The records below are to be restated word for word, with every picture left out.

Available records START

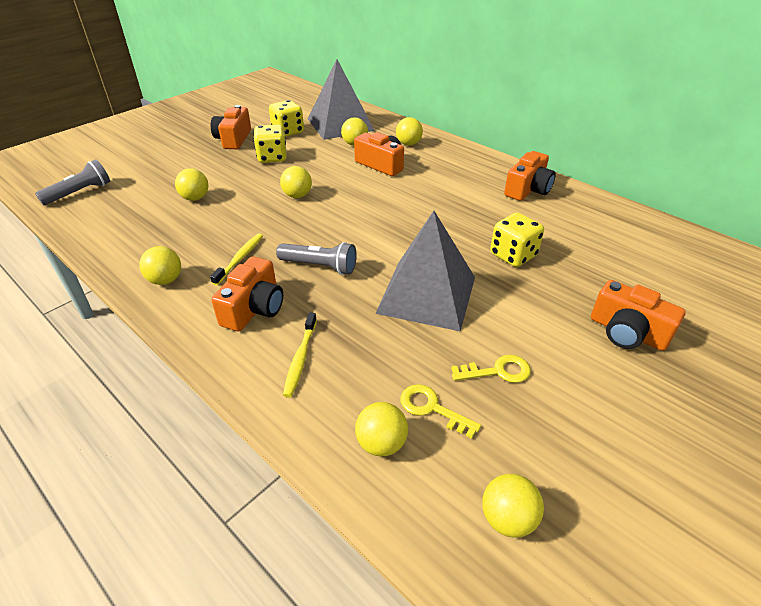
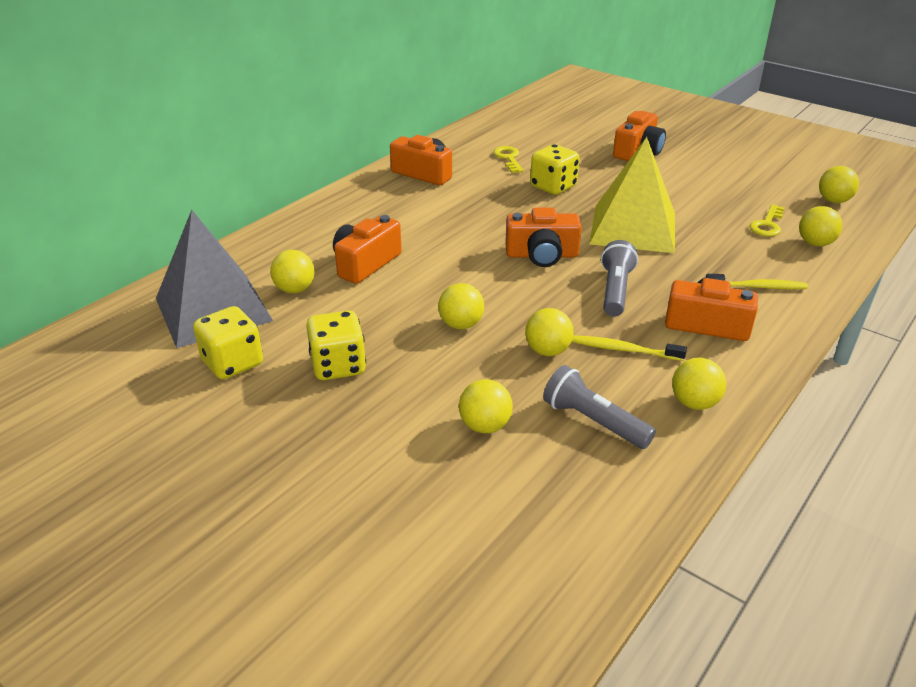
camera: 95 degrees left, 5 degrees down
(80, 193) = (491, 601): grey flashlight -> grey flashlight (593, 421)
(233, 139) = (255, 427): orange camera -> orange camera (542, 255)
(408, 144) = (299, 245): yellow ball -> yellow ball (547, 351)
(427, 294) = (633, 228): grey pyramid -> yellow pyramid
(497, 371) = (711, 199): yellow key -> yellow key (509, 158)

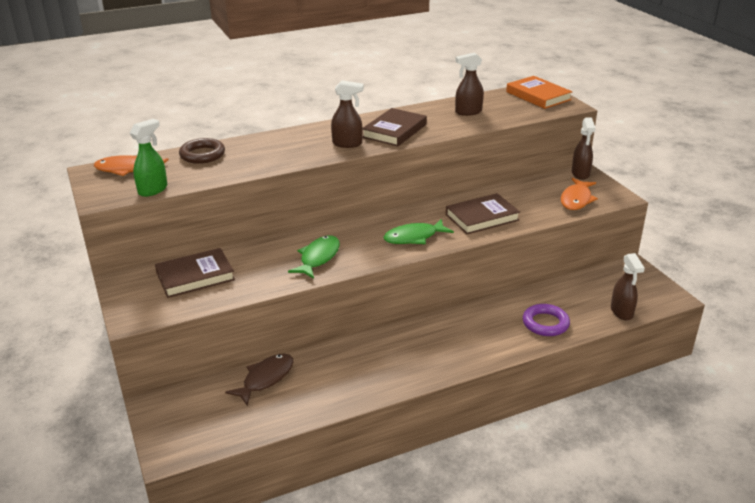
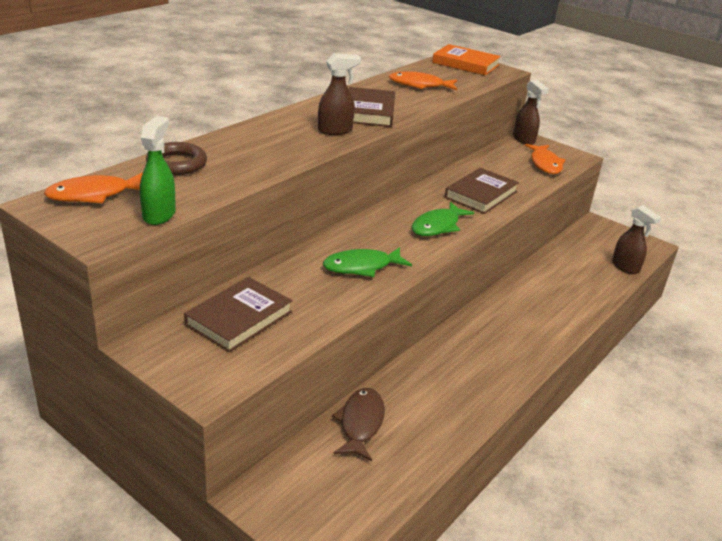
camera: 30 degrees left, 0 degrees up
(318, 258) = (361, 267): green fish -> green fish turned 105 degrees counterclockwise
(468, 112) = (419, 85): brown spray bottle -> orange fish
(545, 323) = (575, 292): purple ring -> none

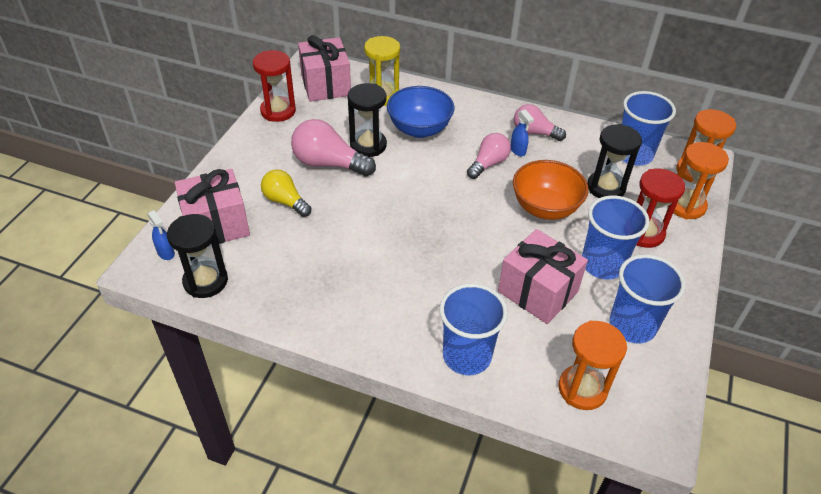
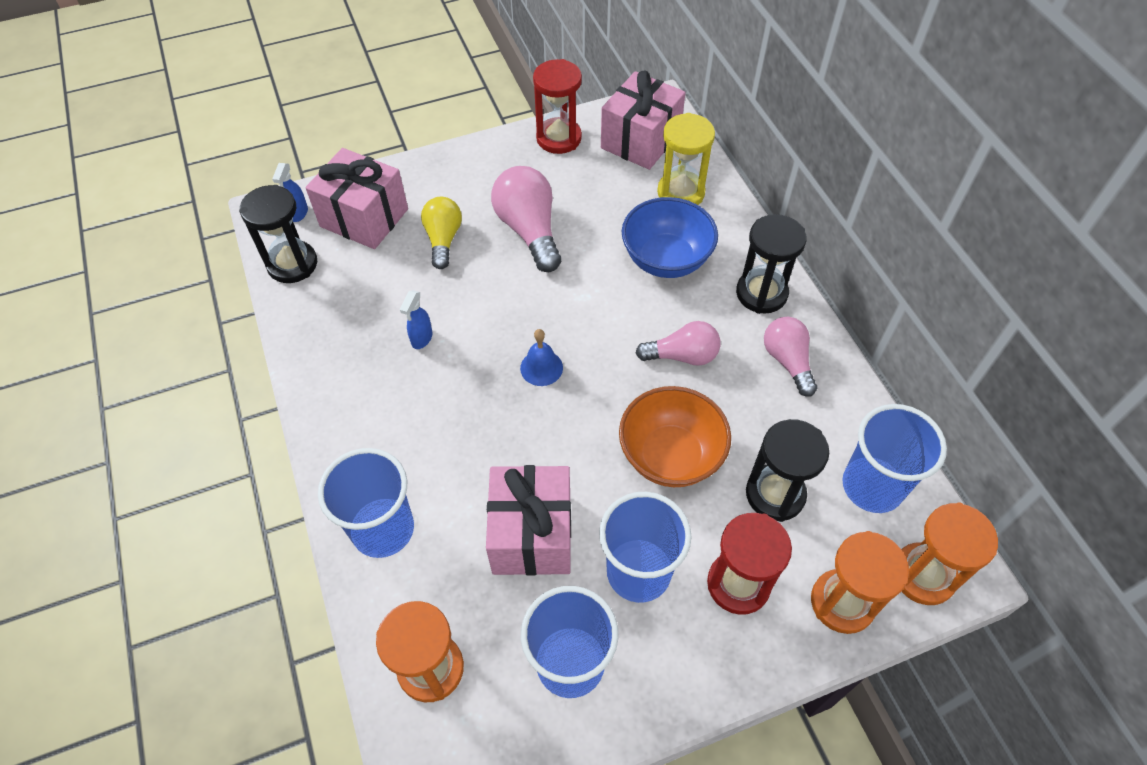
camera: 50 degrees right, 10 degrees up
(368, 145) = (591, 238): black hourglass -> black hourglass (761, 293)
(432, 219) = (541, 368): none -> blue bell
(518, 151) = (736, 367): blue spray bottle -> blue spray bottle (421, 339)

Available records END

Result of the task -
camera: 95 degrees left, 5 degrees down
(80, 193) = (491, 601): grey flashlight -> grey flashlight (593, 421)
(233, 139) = (255, 427): orange camera -> orange camera (542, 255)
(408, 144) = (299, 245): yellow ball -> yellow ball (547, 351)
(427, 294) = (633, 228): grey pyramid -> yellow pyramid
(497, 371) = (711, 199): yellow key -> yellow key (509, 158)

camera: 30 degrees left, 0 degrees up
(318, 258) = (361, 267): green fish -> green fish turned 105 degrees counterclockwise
(468, 112) = (419, 85): brown spray bottle -> orange fish
(545, 323) = (575, 292): purple ring -> none

camera: 50 degrees right, 10 degrees up
(368, 145) = (591, 238): black hourglass -> black hourglass (761, 293)
(432, 219) = (541, 368): none -> blue bell
(518, 151) = (736, 367): blue spray bottle -> blue spray bottle (421, 339)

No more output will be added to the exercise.